Exercise brief →
From the line containing "red fork: [291,221,361,272]" onward, every line of the entries is to be set down exactly, the last line included.

Supplied data →
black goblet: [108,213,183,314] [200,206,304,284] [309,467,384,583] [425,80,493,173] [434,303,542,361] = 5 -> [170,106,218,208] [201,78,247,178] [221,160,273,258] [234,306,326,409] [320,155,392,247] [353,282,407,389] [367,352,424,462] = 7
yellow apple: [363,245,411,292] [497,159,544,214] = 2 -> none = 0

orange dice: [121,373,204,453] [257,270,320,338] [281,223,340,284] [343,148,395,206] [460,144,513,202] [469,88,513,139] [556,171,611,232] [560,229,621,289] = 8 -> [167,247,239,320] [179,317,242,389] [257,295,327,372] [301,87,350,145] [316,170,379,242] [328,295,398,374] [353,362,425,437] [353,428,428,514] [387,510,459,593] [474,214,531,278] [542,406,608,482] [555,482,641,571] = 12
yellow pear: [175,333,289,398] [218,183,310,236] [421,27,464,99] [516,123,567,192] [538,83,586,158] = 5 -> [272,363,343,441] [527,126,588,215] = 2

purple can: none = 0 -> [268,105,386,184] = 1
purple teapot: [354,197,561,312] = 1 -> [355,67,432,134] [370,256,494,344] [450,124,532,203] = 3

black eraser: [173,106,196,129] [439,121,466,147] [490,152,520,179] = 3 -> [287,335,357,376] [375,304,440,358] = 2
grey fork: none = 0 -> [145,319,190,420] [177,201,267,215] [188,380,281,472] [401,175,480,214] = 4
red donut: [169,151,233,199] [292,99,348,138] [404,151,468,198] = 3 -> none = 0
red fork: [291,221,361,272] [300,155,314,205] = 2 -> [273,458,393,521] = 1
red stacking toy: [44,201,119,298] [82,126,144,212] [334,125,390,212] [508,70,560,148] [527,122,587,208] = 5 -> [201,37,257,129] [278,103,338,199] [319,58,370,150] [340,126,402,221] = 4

Answer to the problem →
red fork: [291,221,361,272] [300,155,314,205] = 2 -> [273,458,393,521] = 1
red stacking toy: [44,201,119,298] [82,126,144,212] [334,125,390,212] [508,70,560,148] [527,122,587,208] = 5 -> [201,37,257,129] [278,103,338,199] [319,58,370,150] [340,126,402,221] = 4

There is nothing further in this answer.